(Beginning of Data for this task)

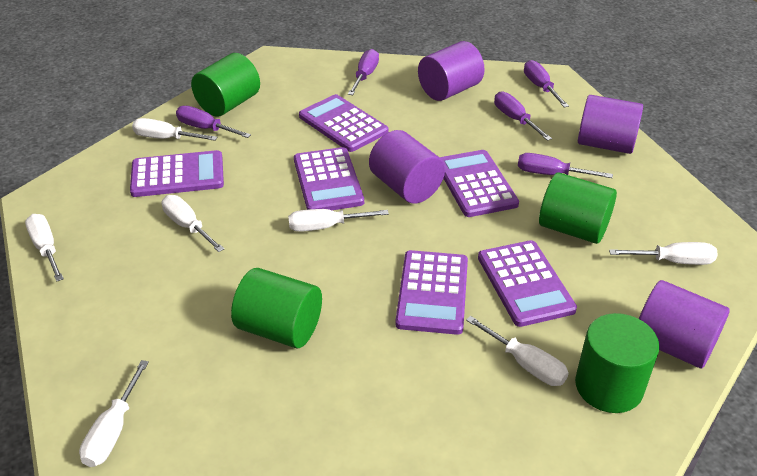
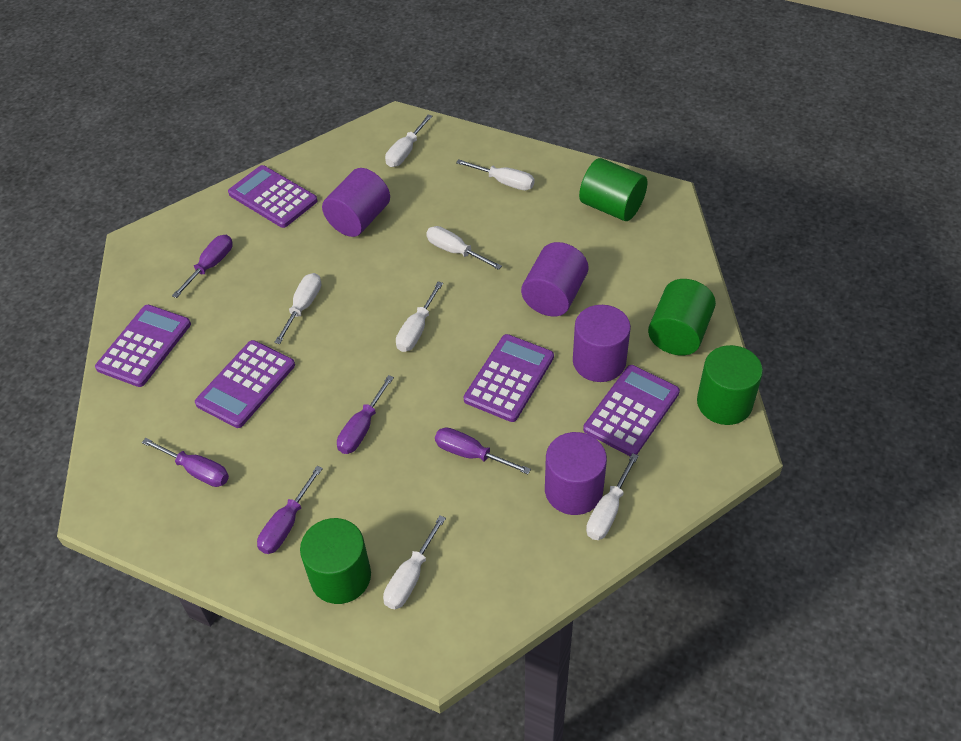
purple calculator: 6 -> 5

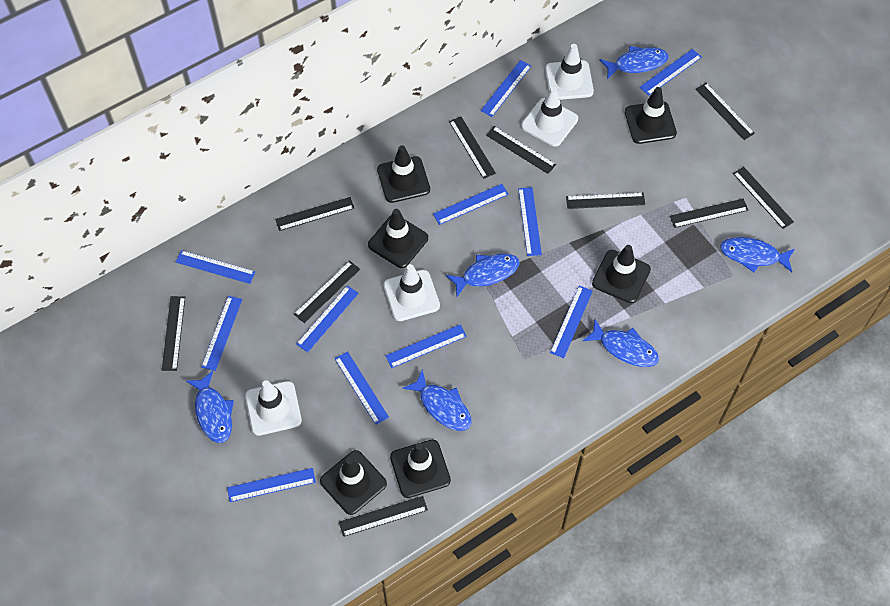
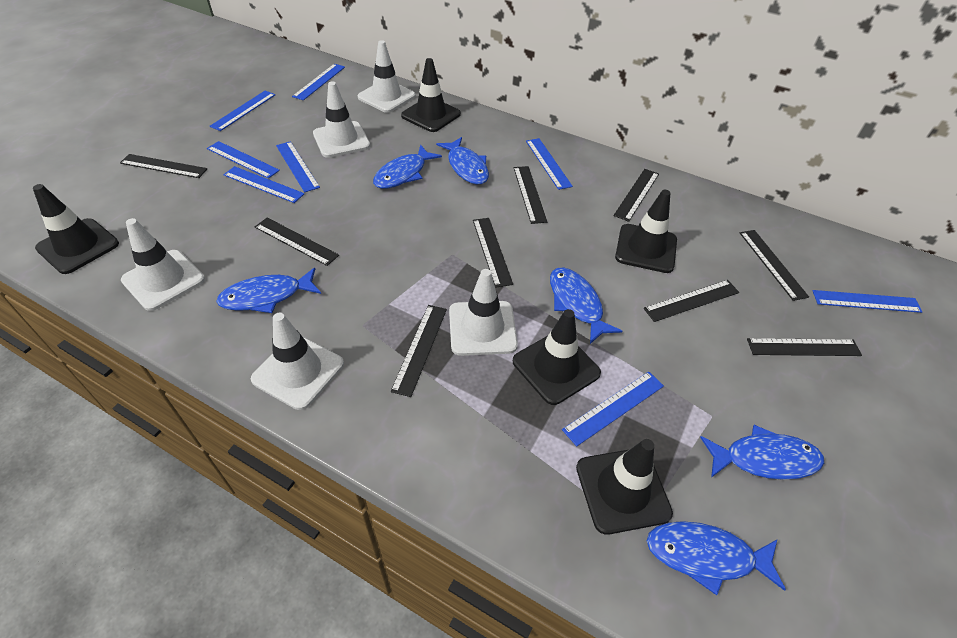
black ruler: 10 -> 9
black traffic cone: 6 -> 5
blue ruler: 11 -> 8
white traffic cone: 4 -> 5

(End of Data for this task)

What is needed> Exact copies of the line with "black traffic cone: 6 -> 5" and of every later line in the entries make up the whole answer.

Solution to the problem>
black traffic cone: 6 -> 5
blue ruler: 11 -> 8
white traffic cone: 4 -> 5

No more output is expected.